* [Problem to solve]:
All of the entries need to be written out again, exactly as they are.

++++++++++++++++++++

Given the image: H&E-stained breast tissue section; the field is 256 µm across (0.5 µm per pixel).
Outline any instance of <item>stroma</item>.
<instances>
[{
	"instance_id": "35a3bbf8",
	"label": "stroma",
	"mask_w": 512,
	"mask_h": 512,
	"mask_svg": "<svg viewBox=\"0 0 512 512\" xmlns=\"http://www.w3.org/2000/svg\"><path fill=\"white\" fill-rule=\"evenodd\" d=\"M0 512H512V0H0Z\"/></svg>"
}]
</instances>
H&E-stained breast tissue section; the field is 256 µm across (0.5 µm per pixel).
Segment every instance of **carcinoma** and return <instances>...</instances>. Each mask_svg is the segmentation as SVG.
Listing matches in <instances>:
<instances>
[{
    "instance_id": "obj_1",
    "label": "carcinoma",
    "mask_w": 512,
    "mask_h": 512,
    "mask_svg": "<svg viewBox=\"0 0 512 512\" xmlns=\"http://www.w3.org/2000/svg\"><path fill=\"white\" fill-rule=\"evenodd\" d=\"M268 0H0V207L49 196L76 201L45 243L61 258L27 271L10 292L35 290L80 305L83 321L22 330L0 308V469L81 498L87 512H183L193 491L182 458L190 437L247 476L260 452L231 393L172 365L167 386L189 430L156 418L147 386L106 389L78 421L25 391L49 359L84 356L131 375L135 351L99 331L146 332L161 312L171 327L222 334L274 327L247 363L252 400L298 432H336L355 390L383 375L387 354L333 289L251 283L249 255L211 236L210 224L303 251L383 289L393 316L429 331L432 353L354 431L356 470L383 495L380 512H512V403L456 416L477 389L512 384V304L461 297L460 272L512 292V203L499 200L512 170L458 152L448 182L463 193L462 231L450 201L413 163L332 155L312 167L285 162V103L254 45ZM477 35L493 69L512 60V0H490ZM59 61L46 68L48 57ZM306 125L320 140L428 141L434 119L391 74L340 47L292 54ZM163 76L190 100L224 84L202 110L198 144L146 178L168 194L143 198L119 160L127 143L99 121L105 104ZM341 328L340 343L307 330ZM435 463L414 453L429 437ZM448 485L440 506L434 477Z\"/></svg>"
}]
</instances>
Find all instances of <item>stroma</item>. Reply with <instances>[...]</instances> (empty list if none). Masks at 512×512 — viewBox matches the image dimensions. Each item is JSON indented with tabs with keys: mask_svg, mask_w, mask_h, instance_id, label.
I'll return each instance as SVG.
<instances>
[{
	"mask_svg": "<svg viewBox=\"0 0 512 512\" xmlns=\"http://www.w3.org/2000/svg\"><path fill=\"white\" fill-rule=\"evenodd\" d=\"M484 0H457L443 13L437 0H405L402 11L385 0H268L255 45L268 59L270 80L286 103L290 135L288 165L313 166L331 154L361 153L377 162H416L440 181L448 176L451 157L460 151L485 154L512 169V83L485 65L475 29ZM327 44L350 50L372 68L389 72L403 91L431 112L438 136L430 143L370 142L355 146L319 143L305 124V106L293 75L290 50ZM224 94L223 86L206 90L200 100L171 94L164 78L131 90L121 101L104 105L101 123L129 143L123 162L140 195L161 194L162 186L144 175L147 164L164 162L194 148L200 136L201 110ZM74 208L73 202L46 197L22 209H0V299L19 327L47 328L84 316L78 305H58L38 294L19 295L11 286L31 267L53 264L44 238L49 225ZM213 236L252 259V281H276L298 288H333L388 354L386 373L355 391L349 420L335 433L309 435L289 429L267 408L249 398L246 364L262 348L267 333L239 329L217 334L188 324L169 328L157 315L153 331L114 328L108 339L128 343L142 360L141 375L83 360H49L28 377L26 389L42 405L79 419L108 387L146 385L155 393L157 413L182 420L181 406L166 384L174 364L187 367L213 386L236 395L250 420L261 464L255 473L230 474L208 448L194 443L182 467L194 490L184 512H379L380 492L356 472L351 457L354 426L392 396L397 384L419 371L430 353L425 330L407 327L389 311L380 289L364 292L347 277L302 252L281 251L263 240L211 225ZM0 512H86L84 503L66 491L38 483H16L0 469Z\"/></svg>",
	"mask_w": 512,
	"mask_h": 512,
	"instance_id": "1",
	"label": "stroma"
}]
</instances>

++++++++++++++++++++

* [Expected answer]:
Given the image: H&E-stained breast tissue section; the field is 256 µm across (0.5 µm per pixel).
Outline any instance of <item>stroma</item>.
<instances>
[{
	"instance_id": "35a3bbf8",
	"label": "stroma",
	"mask_w": 512,
	"mask_h": 512,
	"mask_svg": "<svg viewBox=\"0 0 512 512\" xmlns=\"http://www.w3.org/2000/svg\"><path fill=\"white\" fill-rule=\"evenodd\" d=\"M0 512H512V0H0Z\"/></svg>"
}]
</instances>
H&E-stained breast tissue section; the field is 256 µm across (0.5 µm per pixel).
Segment every instance of **carcinoma** and return <instances>...</instances>. Each mask_svg is the segmentation as SVG.
Listing matches in <instances>:
<instances>
[{
    "instance_id": "obj_1",
    "label": "carcinoma",
    "mask_w": 512,
    "mask_h": 512,
    "mask_svg": "<svg viewBox=\"0 0 512 512\" xmlns=\"http://www.w3.org/2000/svg\"><path fill=\"white\" fill-rule=\"evenodd\" d=\"M268 0H0V207L49 196L76 201L45 243L61 258L27 271L10 292L35 290L80 305L83 321L22 330L0 308V469L81 498L87 512H183L193 491L182 458L190 437L247 476L260 452L231 393L172 365L167 386L189 430L156 418L147 386L106 389L78 421L25 391L49 359L84 356L131 375L135 351L99 331L146 332L161 312L171 327L222 334L274 327L247 363L252 400L298 432H336L355 390L383 375L387 354L333 289L251 283L249 255L211 236L210 224L303 251L383 289L393 316L429 331L432 353L354 431L356 470L383 495L380 512H512V403L456 416L477 389L512 384V304L461 297L460 272L512 292V203L499 200L512 170L458 152L448 182L463 193L462 231L450 201L413 163L332 155L312 167L285 162V103L254 45ZM477 35L493 69L512 60V0H490ZM59 61L46 68L48 57ZM306 125L320 140L428 141L434 119L391 74L340 47L292 54ZM163 76L190 100L224 84L202 110L198 144L146 178L168 194L143 198L119 160L127 143L99 121L105 104ZM341 328L340 343L307 330ZM435 463L414 453L429 437ZM448 485L440 506L434 477Z\"/></svg>"
}]
</instances>
Find all instances of <item>stroma</item>. Reply with <instances>[...]</instances> (empty list if none). Masks at 512×512 — viewBox matches the image dimensions. Each item is JSON indented with tabs with keys: mask_svg, mask_w, mask_h, instance_id, label.
I'll return each instance as SVG.
<instances>
[{
	"mask_svg": "<svg viewBox=\"0 0 512 512\" xmlns=\"http://www.w3.org/2000/svg\"><path fill=\"white\" fill-rule=\"evenodd\" d=\"M484 0H457L443 13L437 0H405L402 11L385 0H268L255 45L268 59L270 80L286 103L290 135L288 165L313 166L331 154L361 153L377 162H416L440 181L448 176L451 157L460 151L485 154L512 169V83L485 65L475 29ZM327 44L350 50L372 68L389 72L403 91L431 112L438 136L430 143L370 142L355 146L319 143L305 124V106L293 75L290 50ZM224 94L223 86L206 90L200 100L171 94L164 78L131 90L121 101L104 105L101 123L129 143L123 162L140 195L161 194L162 186L144 175L147 164L164 162L194 148L200 136L201 110ZM74 208L73 202L46 197L22 209H0V299L19 327L47 328L84 316L78 305H58L38 294L19 295L11 286L31 267L53 264L44 238L49 225ZM213 236L252 259V281H276L298 288H333L388 354L386 373L355 391L349 420L335 433L309 435L289 429L267 408L249 398L246 364L262 348L267 333L239 329L217 334L188 324L169 328L157 315L153 331L114 328L108 339L128 343L142 360L141 375L83 360H49L28 377L26 389L42 405L79 419L108 387L146 385L155 393L157 413L182 420L181 406L166 384L174 364L187 367L213 386L236 395L250 420L261 464L255 473L230 474L208 448L194 443L182 467L194 490L184 512H379L380 492L356 472L351 457L354 426L392 396L397 384L419 371L430 353L425 330L407 327L389 311L380 289L364 292L347 277L302 252L281 251L263 240L211 225ZM0 512H86L84 503L66 491L38 483H16L0 469Z\"/></svg>",
	"mask_w": 512,
	"mask_h": 512,
	"instance_id": "1",
	"label": "stroma"
}]
</instances>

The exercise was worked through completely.